-------- Source material --------

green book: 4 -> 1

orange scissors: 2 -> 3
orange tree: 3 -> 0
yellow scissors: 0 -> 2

--------
-------- Source material --------

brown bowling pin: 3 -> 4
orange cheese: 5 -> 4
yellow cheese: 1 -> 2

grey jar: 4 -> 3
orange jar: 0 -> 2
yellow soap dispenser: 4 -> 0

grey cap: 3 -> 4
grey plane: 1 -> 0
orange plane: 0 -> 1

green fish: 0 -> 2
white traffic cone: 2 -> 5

--------
-------- Source material --------

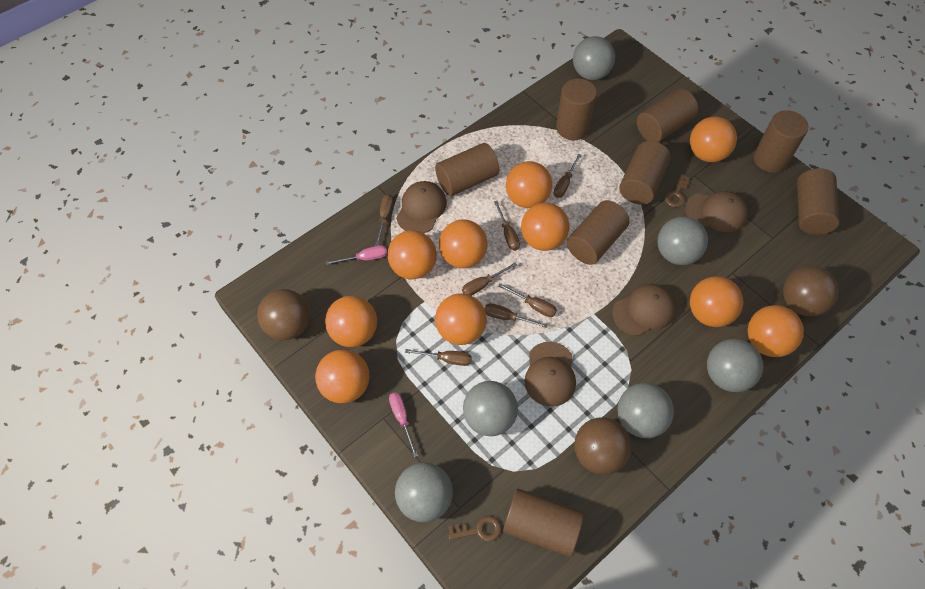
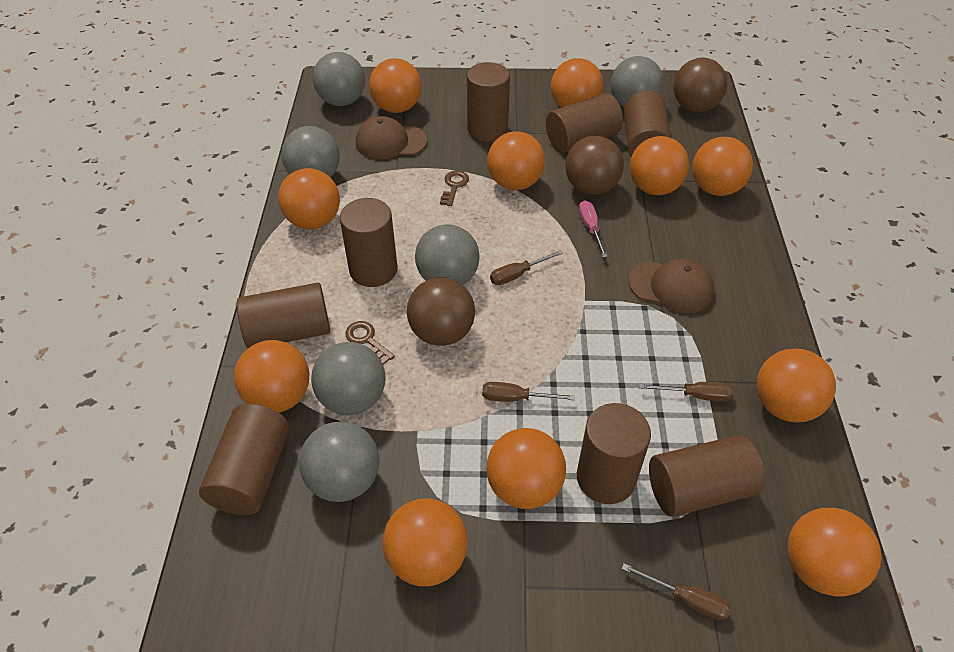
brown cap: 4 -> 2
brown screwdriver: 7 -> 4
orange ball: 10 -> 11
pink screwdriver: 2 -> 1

--------

Reproduce, word for word and in full, only the lines above that start at the line with "green book: 4 -> 1" and run through the line with "yellow scissors: 0 -> 2", both ends included.

**Response to this task:**
green book: 4 -> 1

orange scissors: 2 -> 3
orange tree: 3 -> 0
yellow scissors: 0 -> 2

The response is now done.